> [Work instruction]:
Reproduce the entries exactly and omit the pictures.

> [Recorded data]:

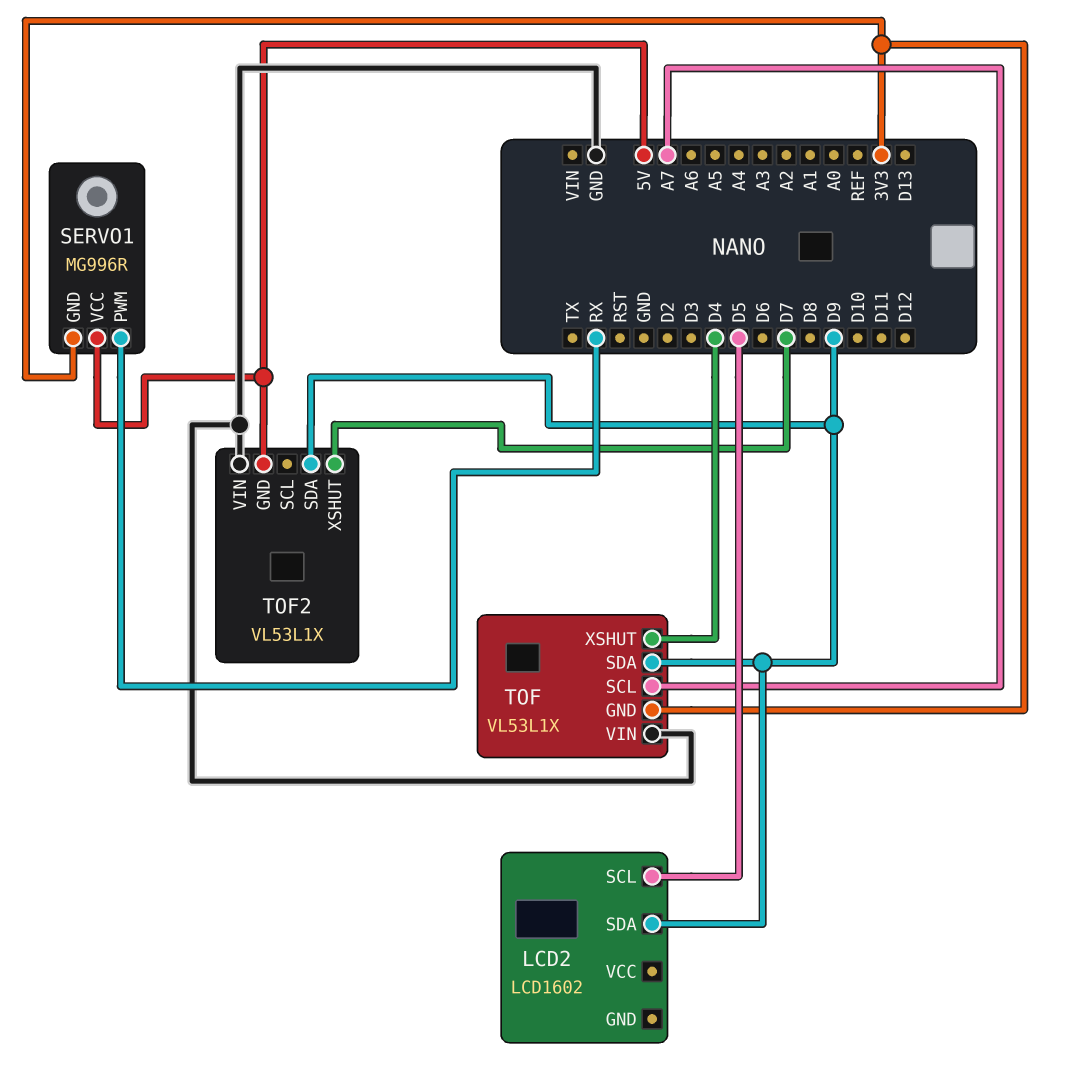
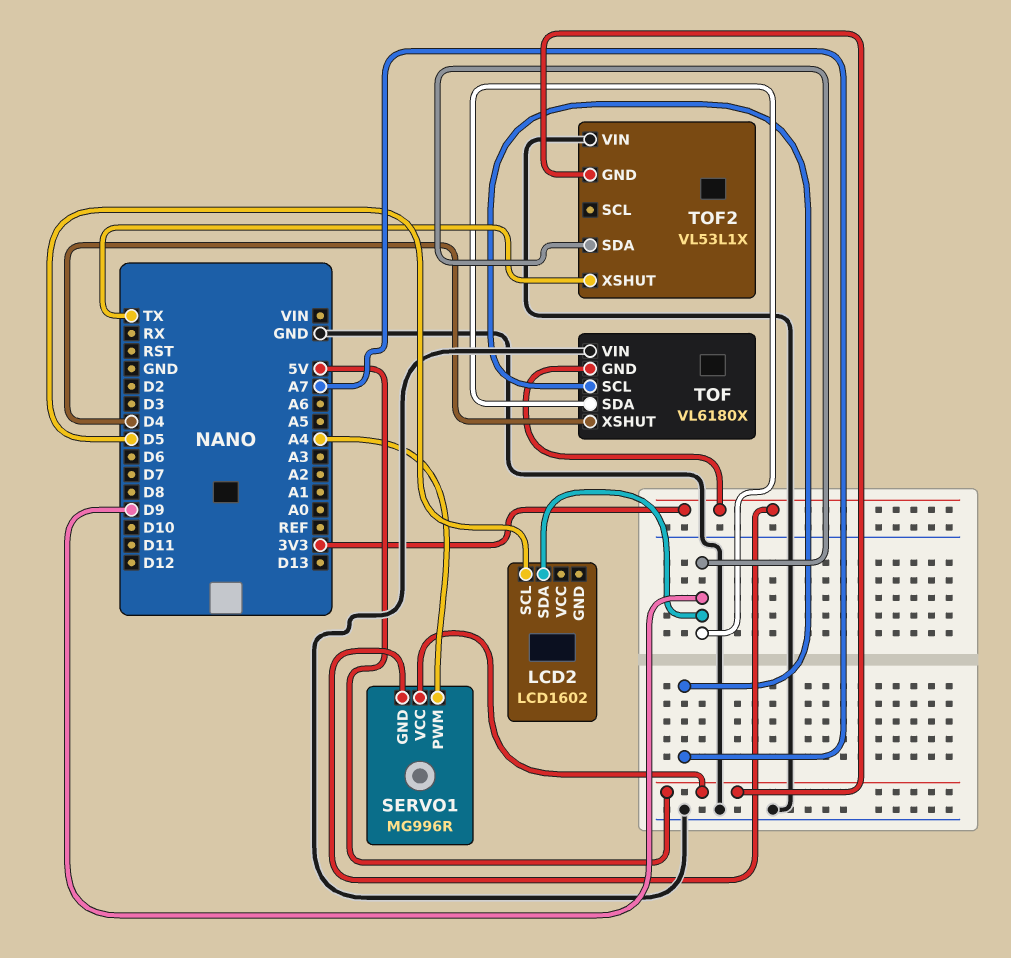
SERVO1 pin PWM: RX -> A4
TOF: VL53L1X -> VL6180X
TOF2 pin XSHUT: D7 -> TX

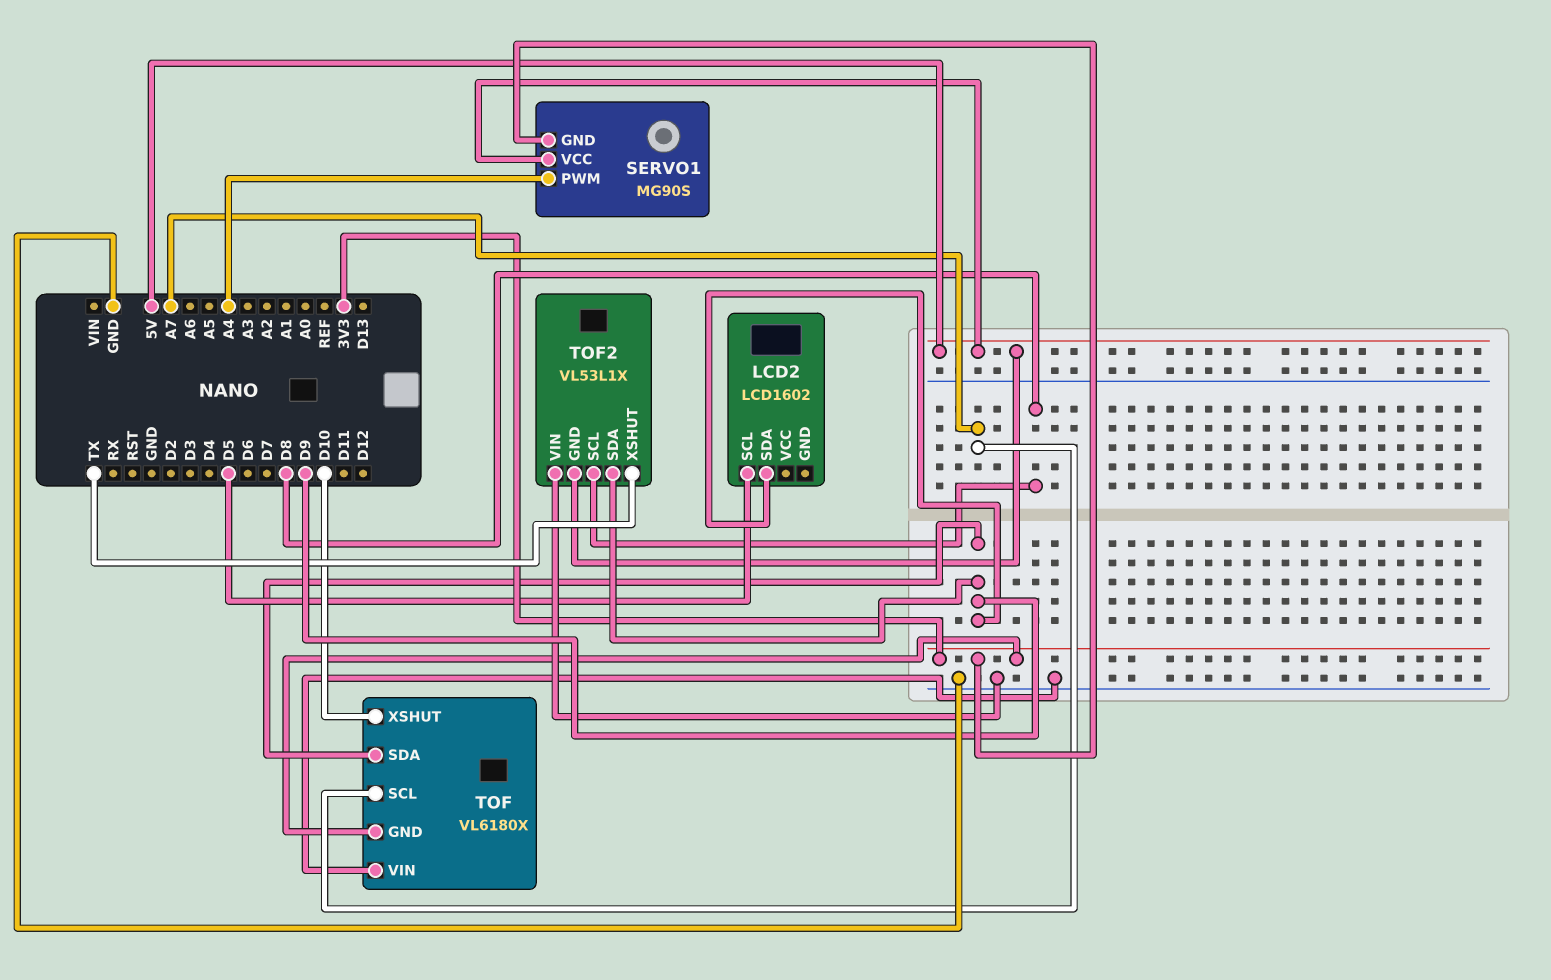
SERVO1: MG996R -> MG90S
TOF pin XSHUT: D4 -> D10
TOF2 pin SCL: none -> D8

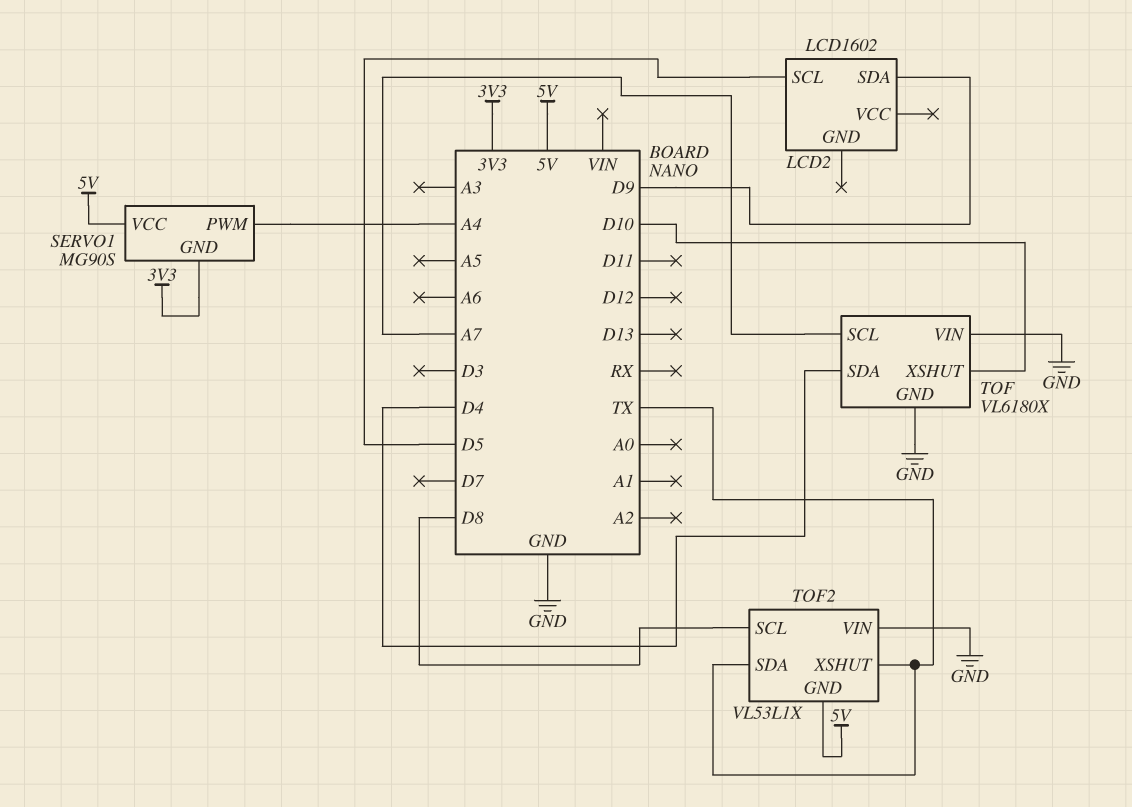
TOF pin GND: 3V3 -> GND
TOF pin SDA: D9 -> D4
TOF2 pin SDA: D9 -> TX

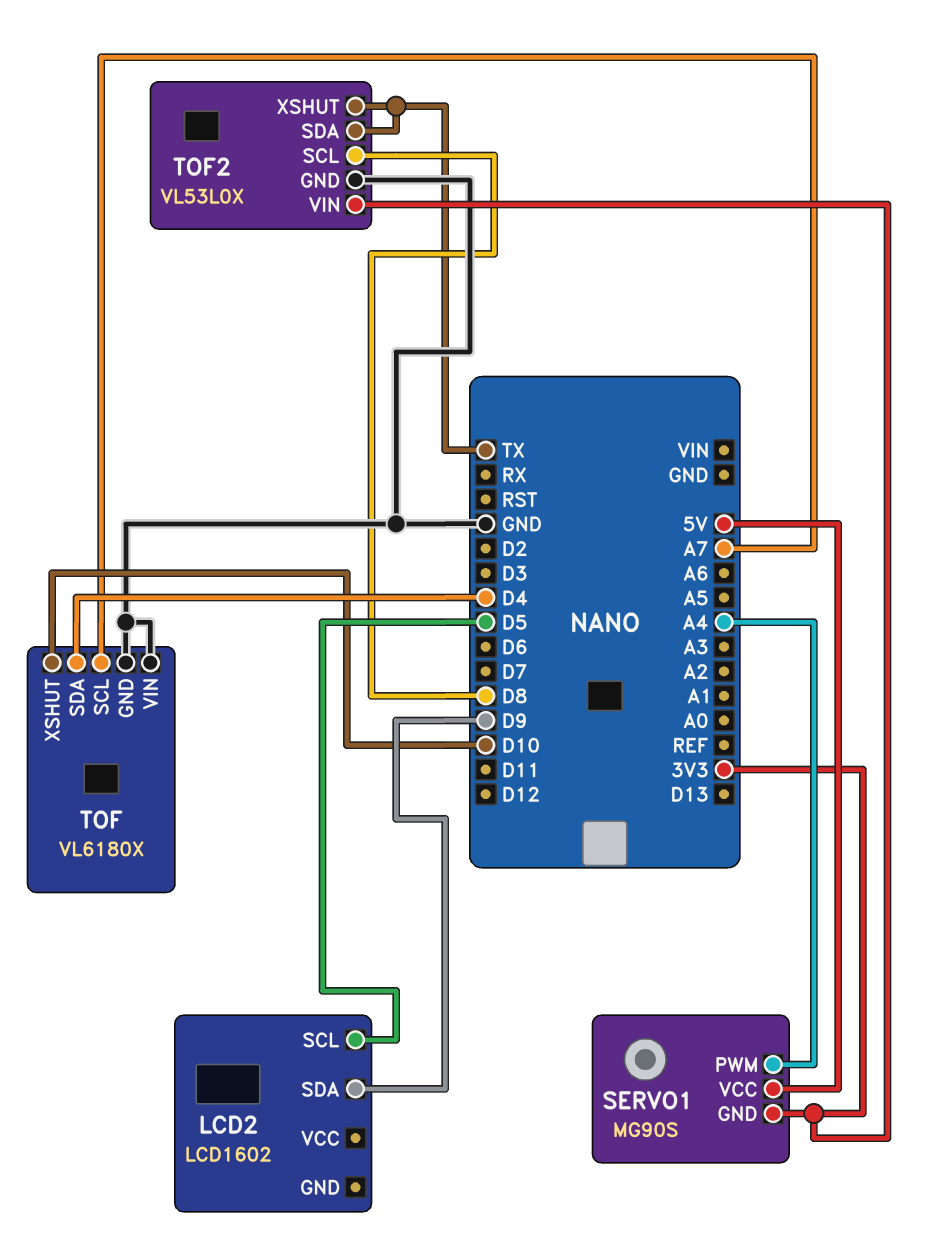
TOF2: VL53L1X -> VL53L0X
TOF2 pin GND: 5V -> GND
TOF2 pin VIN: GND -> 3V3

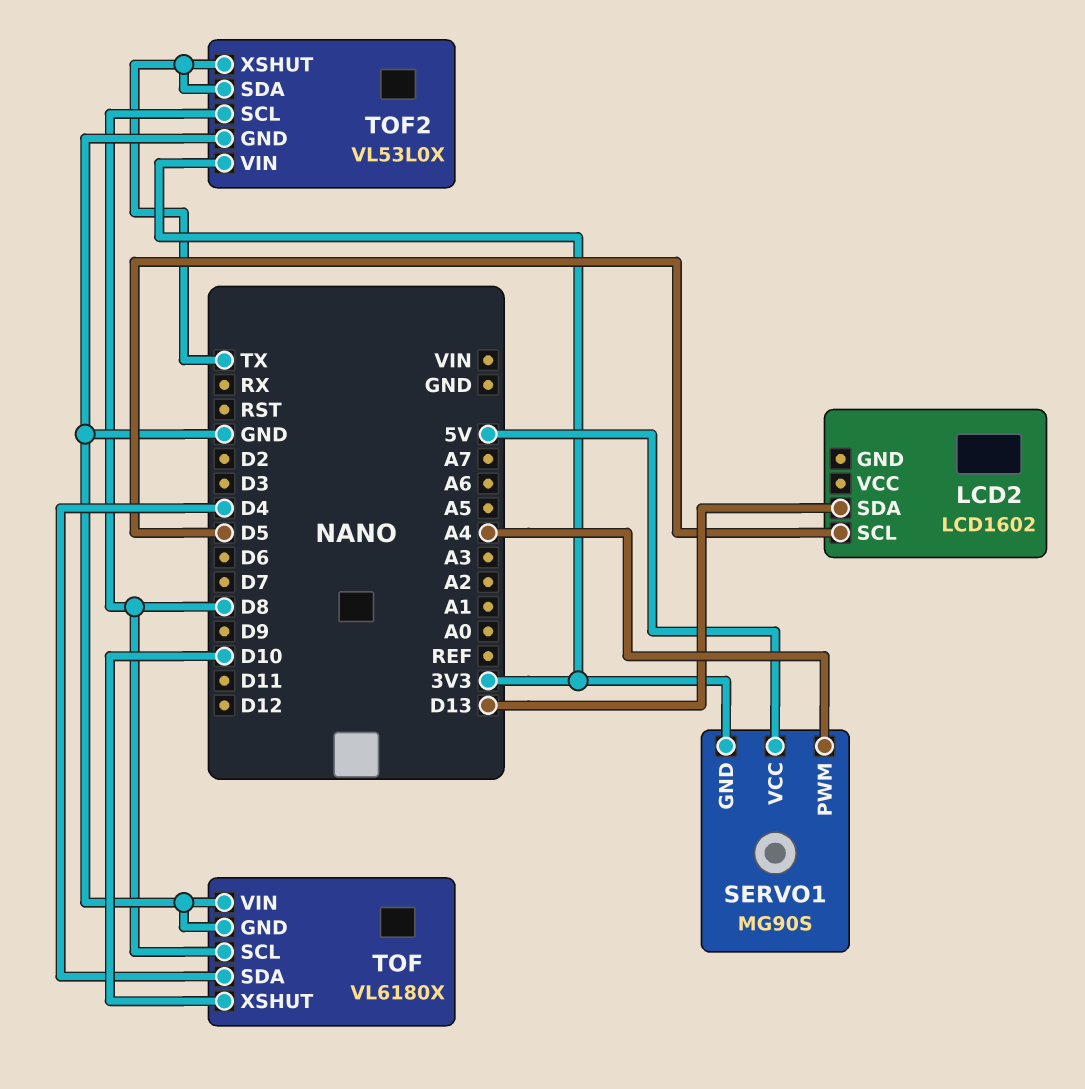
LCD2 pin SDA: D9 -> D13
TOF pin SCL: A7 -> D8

> [Expected answer]:
SERVO1 pin PWM: RX -> A4
TOF: VL53L1X -> VL6180X
TOF2 pin XSHUT: D7 -> TX

SERVO1: MG996R -> MG90S
TOF pin XSHUT: D4 -> D10
TOF2 pin SCL: none -> D8

TOF pin GND: 3V3 -> GND
TOF pin SDA: D9 -> D4
TOF2 pin SDA: D9 -> TX

TOF2: VL53L1X -> VL53L0X
TOF2 pin GND: 5V -> GND
TOF2 pin VIN: GND -> 3V3

LCD2 pin SDA: D9 -> D13
TOF pin SCL: A7 -> D8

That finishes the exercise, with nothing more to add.